### Prompt
A verbatim copy of the data is wanted, minus any picture in it.

■ ■ ■ ■

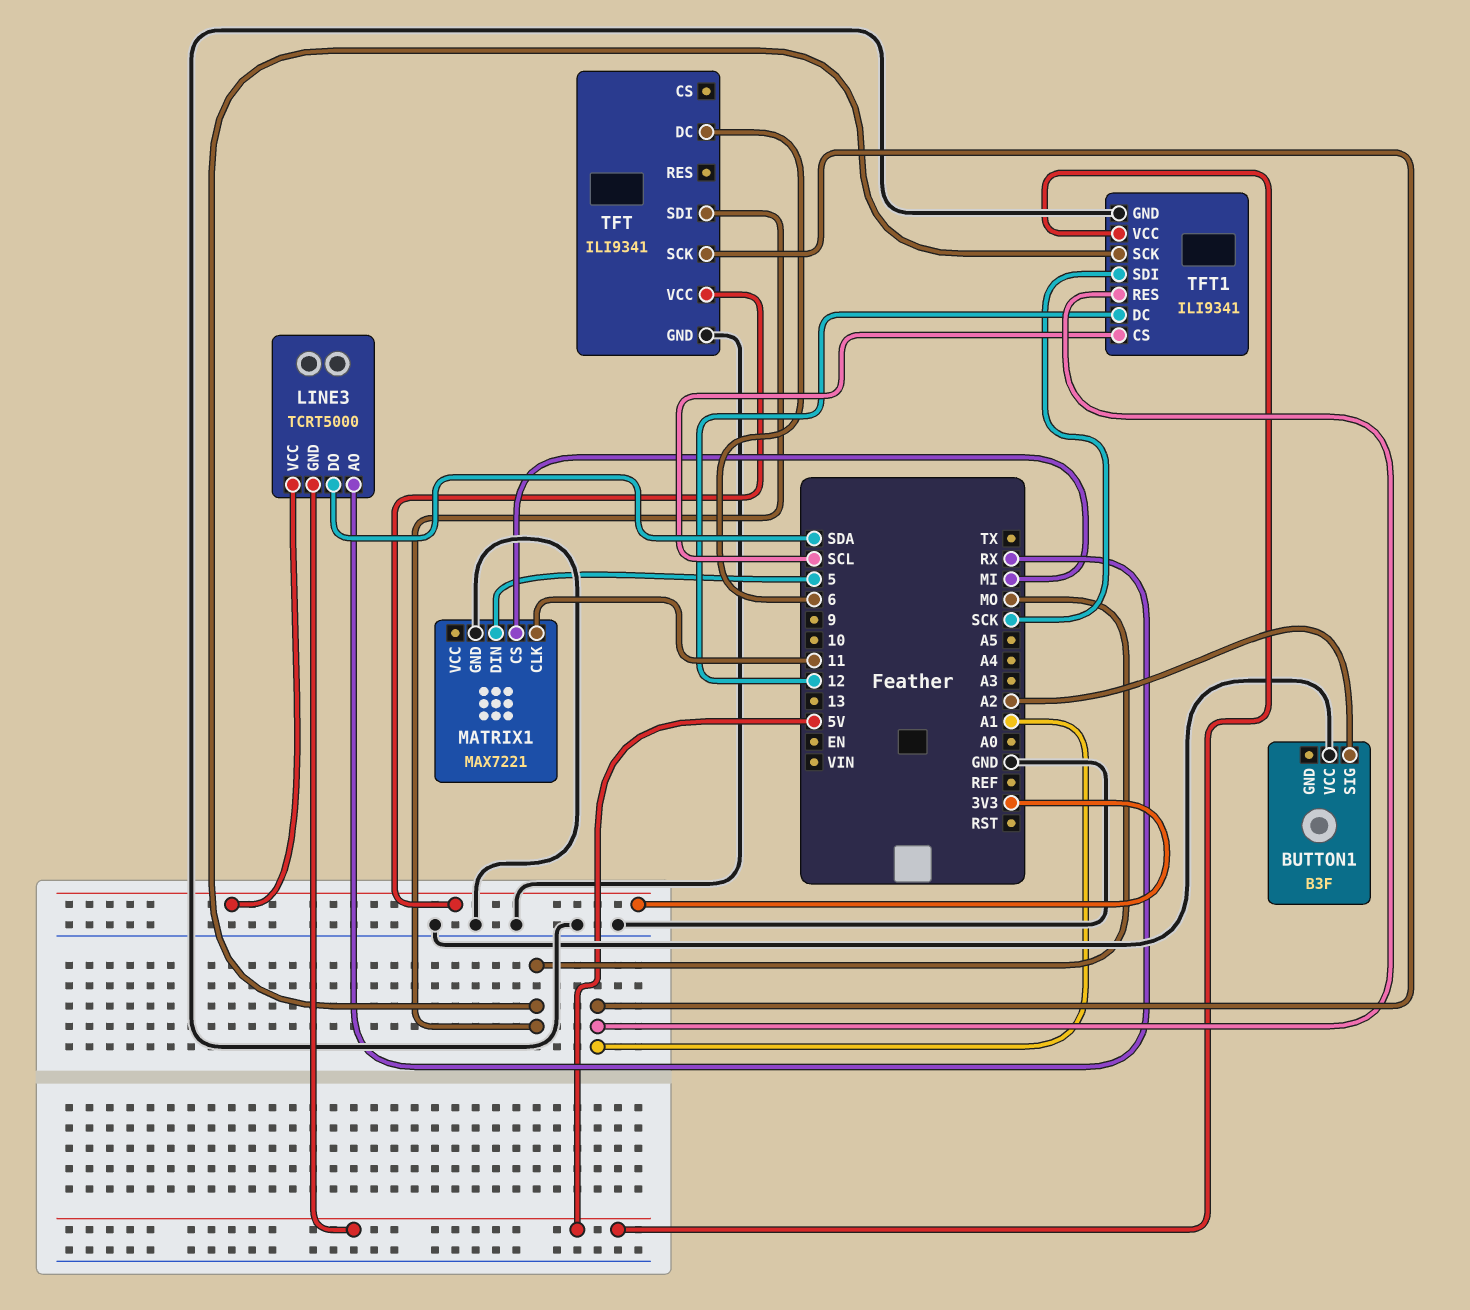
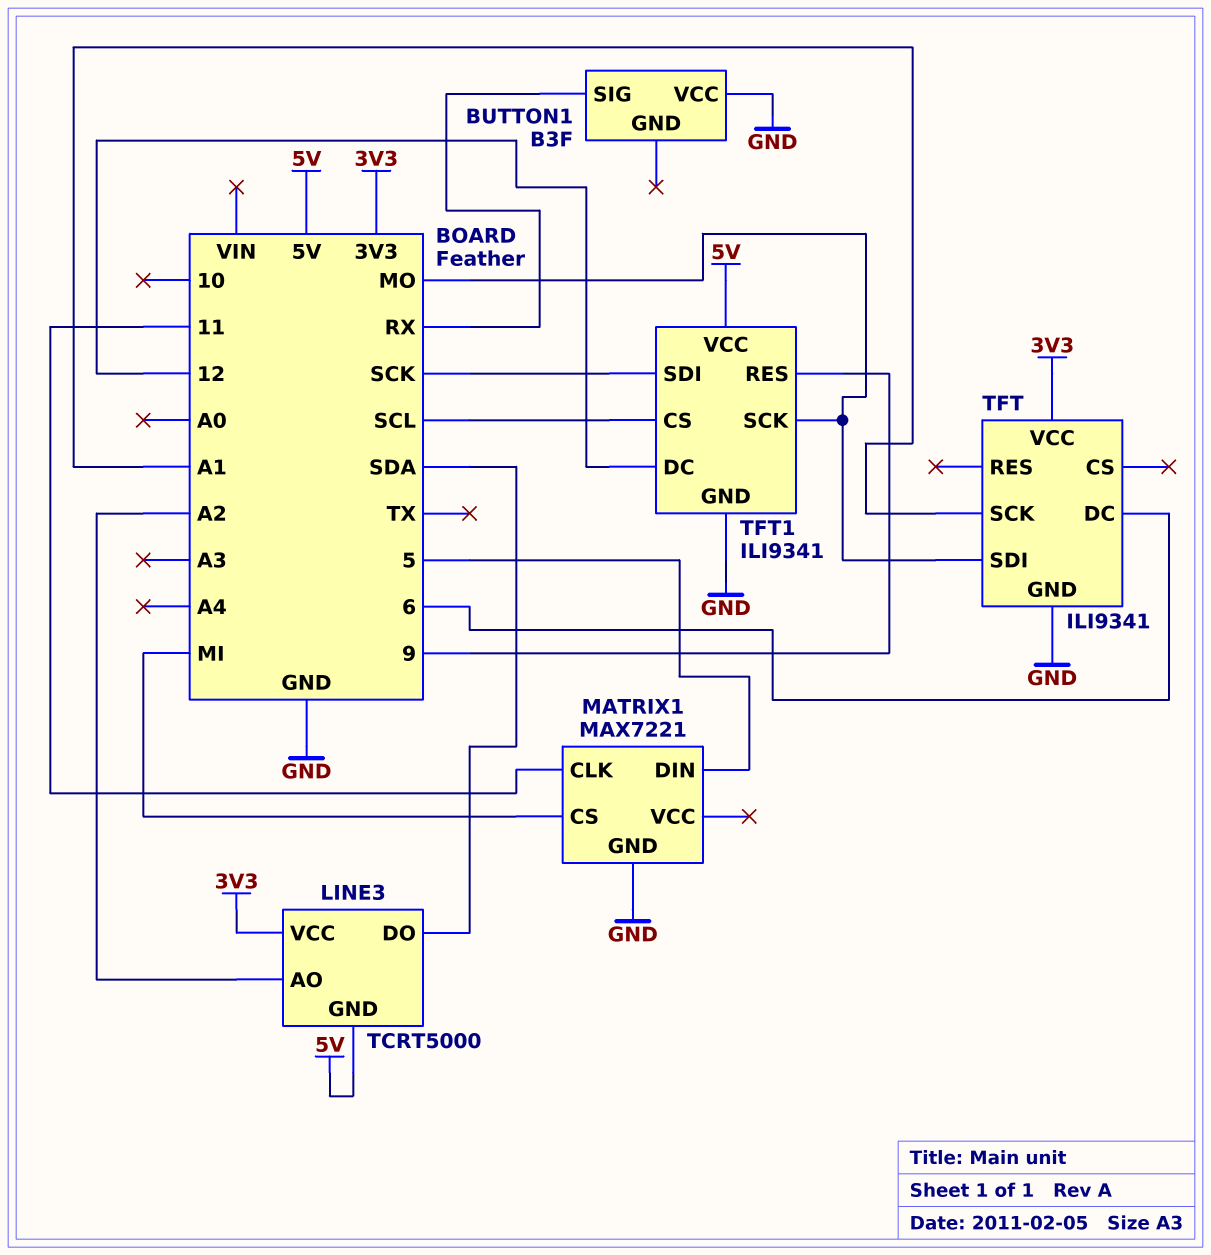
BUTTON1 pin SIG: A2 -> RX
LINE3 pin AO: RX -> A2
TFT1 pin RES: A1 -> 9

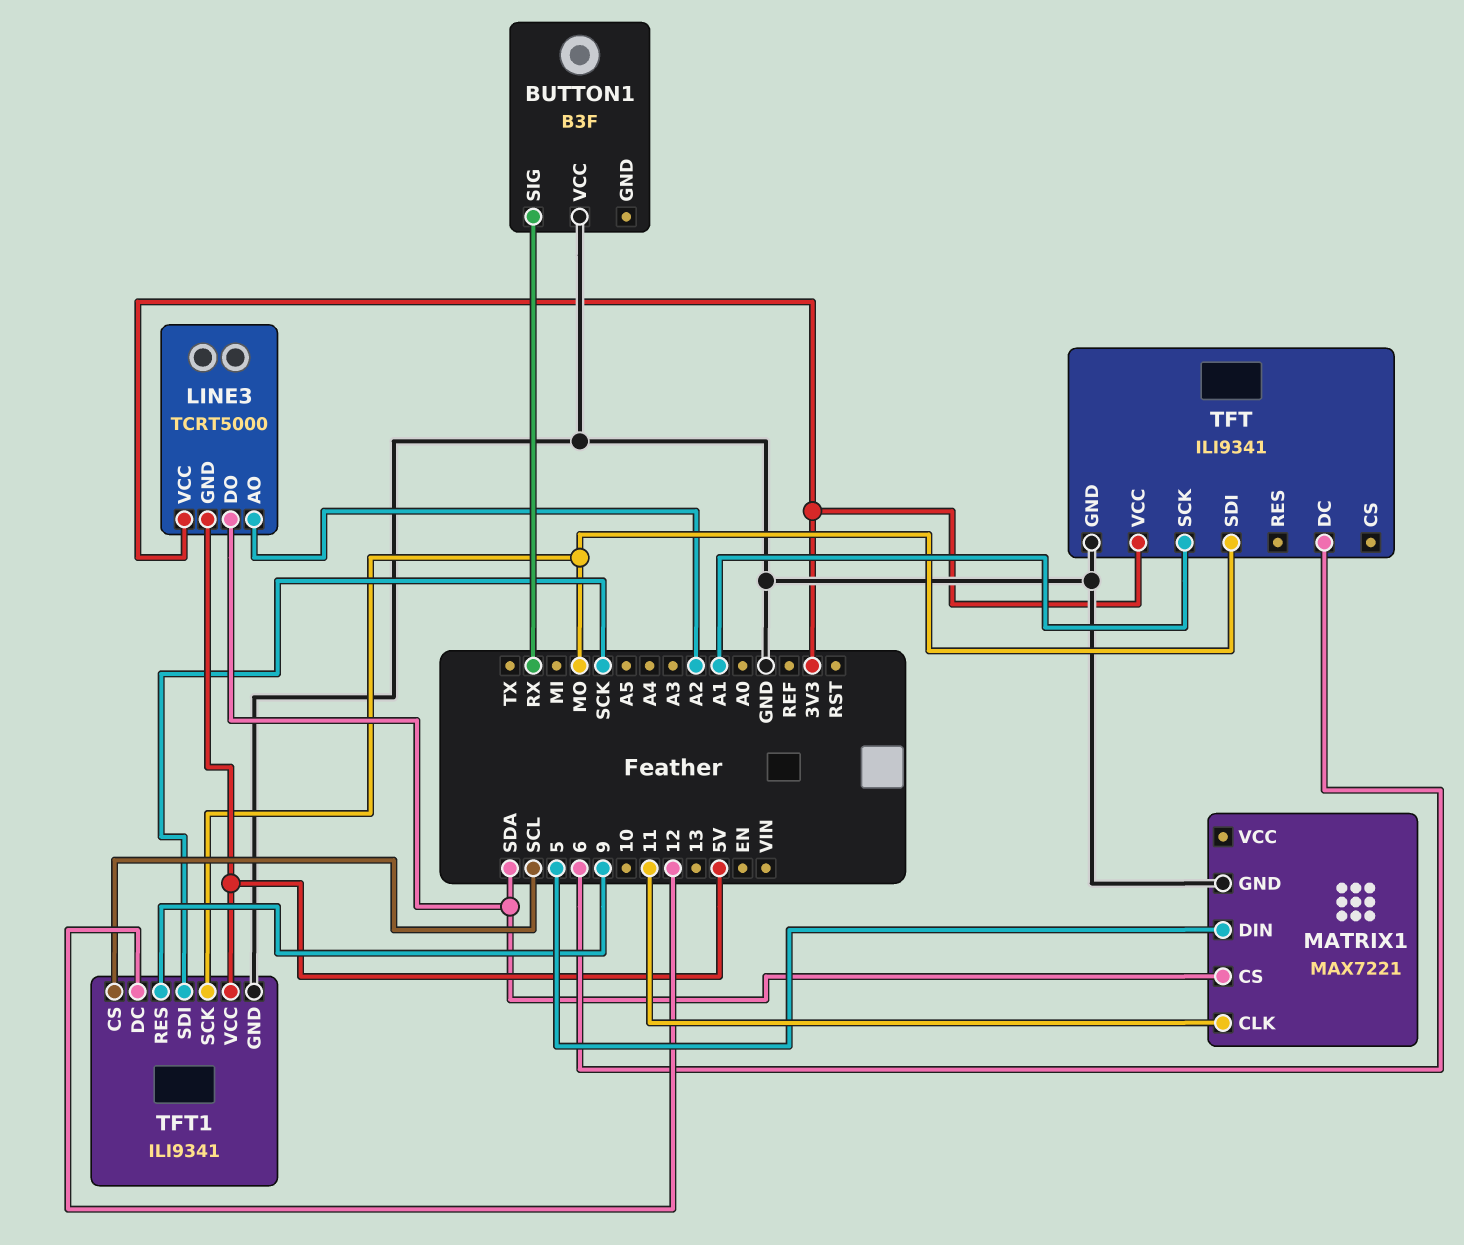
MATRIX1 pin CS: MI -> SDA

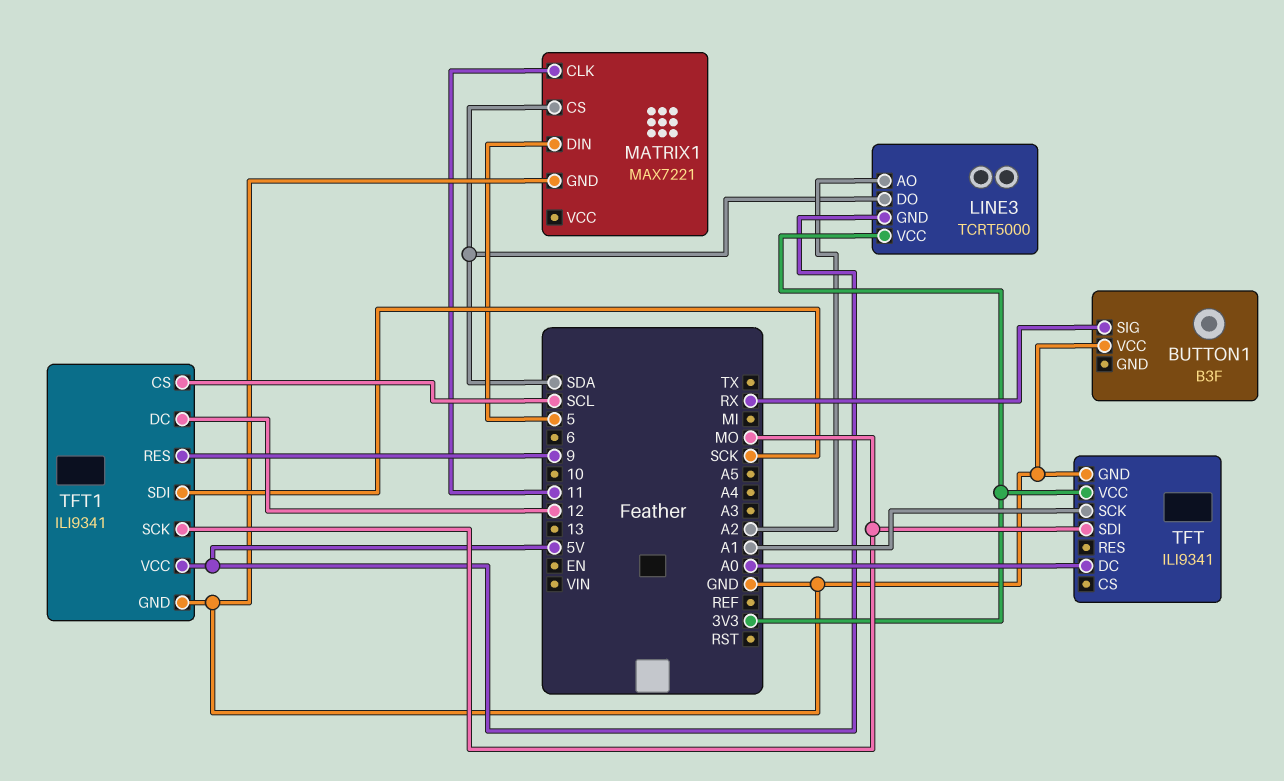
TFT pin DC: 6 -> A0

■ ■ ■ ■

### Completed exercise
BUTTON1 pin SIG: A2 -> RX
LINE3 pin AO: RX -> A2
TFT1 pin RES: A1 -> 9

MATRIX1 pin CS: MI -> SDA

TFT pin DC: 6 -> A0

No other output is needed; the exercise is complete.